In the records below, find the line with "relocated: turquoise can" and the line with "relocated: red ball"; return exactly those lines and every line between them.

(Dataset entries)

Segment Open

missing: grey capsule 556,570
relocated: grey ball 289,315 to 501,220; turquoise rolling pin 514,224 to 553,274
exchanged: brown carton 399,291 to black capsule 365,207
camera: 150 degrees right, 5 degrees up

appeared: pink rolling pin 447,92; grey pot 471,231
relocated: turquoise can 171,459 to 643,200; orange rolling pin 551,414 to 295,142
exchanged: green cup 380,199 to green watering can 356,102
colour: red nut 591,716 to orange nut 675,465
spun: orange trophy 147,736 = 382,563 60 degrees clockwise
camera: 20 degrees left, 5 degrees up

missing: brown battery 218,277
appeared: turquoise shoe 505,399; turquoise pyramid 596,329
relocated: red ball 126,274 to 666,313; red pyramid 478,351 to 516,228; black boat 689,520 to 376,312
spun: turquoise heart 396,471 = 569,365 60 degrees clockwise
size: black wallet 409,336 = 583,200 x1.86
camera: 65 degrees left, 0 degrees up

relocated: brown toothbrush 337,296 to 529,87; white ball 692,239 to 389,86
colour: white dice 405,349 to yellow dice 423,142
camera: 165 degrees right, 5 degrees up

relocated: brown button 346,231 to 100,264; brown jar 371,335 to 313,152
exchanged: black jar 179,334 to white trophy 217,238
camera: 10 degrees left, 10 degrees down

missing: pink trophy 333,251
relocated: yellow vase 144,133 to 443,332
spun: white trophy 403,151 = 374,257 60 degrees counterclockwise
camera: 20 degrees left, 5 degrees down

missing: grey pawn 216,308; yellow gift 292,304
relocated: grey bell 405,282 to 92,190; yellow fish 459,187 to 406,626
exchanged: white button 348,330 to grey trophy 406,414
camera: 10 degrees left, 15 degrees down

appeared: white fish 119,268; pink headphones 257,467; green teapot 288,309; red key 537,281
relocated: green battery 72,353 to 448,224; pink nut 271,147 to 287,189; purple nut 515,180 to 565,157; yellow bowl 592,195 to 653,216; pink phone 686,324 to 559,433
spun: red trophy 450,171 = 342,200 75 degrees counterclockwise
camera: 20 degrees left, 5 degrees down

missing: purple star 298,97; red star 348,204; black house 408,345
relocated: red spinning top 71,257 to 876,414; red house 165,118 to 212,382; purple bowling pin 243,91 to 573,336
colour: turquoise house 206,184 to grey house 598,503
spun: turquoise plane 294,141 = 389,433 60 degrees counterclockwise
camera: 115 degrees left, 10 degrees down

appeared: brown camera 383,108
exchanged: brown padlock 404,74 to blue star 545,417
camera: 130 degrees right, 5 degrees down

Segment Closed

### [TASK ANSWER]
relocated: turquoise can 171,459 to 643,200; orange rolling pin 551,414 to 295,142
exchanged: green cup 380,199 to green watering can 356,102
colour: red nut 591,716 to orange nut 675,465
spun: orange trophy 147,736 = 382,563 60 degrees clockwise
camera: 20 degrees left, 5 degrees up

missing: brown battery 218,277
appeared: turquoise shoe 505,399; turquoise pyramid 596,329
relocated: red ball 126,274 to 666,313; red pyramid 478,351 to 516,228; black boat 689,520 to 376,312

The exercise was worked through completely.